[Task description] Retype the listing exactly, with no images.

[Data excerpt]
* * *

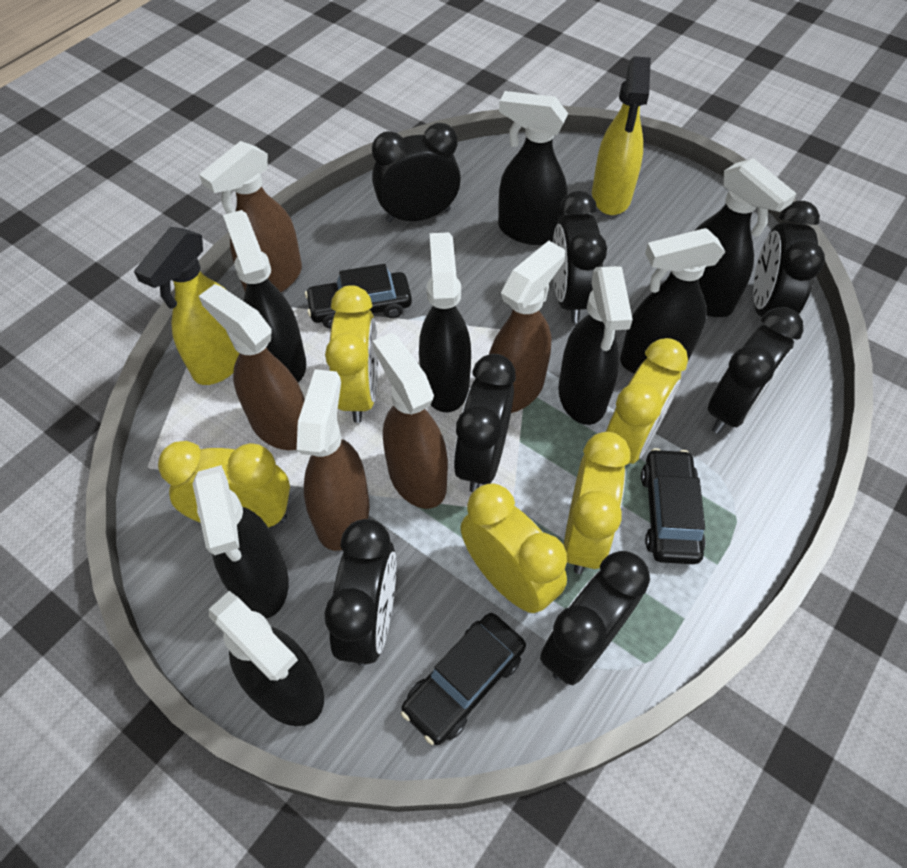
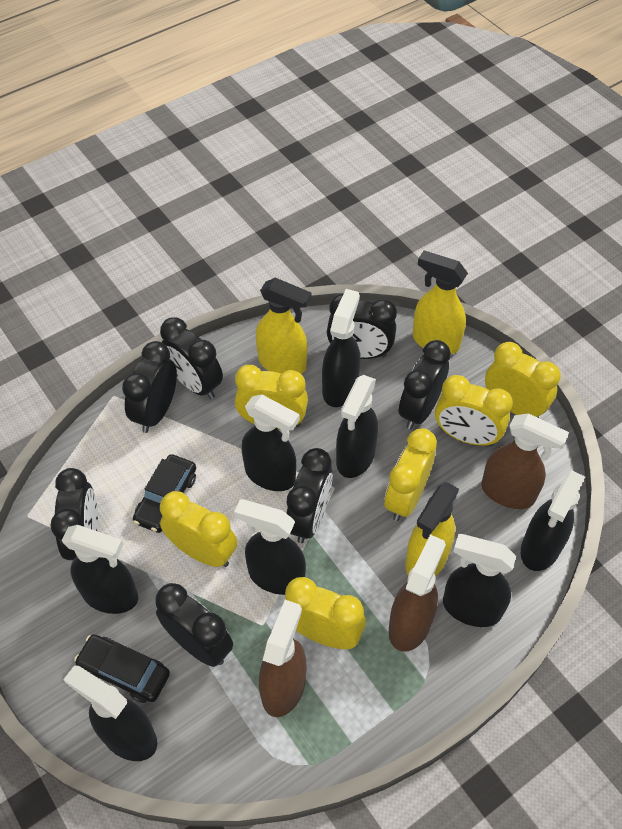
black car: 3 -> 2
brown spray bottle: 5 -> 3
yellow clock: 5 -> 6
yellow spray bottle: 2 -> 3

* * *

[Task response]
black car: 3 -> 2
brown spray bottle: 5 -> 3
yellow clock: 5 -> 6
yellow spray bottle: 2 -> 3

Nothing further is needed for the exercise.